WHAT IS REQUIRED: Lines from the records below that contain the word "calculator" are to be copied out.

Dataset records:

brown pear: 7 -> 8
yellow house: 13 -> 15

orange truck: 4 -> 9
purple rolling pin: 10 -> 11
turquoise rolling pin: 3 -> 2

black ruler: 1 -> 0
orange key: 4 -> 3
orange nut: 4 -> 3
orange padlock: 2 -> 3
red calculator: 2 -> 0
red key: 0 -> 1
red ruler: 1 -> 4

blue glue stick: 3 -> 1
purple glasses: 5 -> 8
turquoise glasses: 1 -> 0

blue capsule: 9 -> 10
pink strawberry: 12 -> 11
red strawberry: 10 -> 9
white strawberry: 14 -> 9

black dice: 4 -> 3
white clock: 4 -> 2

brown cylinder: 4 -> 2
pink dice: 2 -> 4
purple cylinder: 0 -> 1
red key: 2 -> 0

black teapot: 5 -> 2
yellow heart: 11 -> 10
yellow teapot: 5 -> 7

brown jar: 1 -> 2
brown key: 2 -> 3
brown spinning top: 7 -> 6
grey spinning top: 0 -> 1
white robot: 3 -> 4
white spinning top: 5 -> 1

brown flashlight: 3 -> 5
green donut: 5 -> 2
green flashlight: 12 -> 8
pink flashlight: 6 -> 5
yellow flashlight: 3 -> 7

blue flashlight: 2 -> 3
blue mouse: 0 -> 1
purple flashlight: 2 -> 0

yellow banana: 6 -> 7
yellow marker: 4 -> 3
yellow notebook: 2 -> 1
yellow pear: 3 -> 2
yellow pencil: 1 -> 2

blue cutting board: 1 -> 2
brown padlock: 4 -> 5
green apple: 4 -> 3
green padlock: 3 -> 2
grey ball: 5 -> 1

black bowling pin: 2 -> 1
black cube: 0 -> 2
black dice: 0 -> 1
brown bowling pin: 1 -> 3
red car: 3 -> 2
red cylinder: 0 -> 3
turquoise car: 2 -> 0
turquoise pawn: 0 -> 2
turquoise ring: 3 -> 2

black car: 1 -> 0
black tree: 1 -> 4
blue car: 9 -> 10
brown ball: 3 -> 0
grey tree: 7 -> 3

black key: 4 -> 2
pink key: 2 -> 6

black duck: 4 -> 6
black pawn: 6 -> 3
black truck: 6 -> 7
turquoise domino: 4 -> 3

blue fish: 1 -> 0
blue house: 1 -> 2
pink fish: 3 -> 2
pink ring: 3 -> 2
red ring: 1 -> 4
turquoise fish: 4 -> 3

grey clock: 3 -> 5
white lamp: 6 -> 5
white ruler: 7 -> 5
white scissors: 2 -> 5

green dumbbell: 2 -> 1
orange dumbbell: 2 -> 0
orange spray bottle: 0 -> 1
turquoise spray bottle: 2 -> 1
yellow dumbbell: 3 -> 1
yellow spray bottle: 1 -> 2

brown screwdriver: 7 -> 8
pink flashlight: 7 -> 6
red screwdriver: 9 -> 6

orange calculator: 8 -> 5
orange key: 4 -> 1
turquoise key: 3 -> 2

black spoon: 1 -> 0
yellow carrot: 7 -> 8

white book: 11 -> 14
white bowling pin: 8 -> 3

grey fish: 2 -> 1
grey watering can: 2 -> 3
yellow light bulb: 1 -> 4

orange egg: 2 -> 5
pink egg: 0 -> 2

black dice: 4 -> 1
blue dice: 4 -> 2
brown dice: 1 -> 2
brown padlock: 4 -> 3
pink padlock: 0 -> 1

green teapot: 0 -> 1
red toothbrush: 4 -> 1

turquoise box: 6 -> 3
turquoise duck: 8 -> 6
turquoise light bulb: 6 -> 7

TASK SOLUTION:
red calculator: 2 -> 0
orange calculator: 8 -> 5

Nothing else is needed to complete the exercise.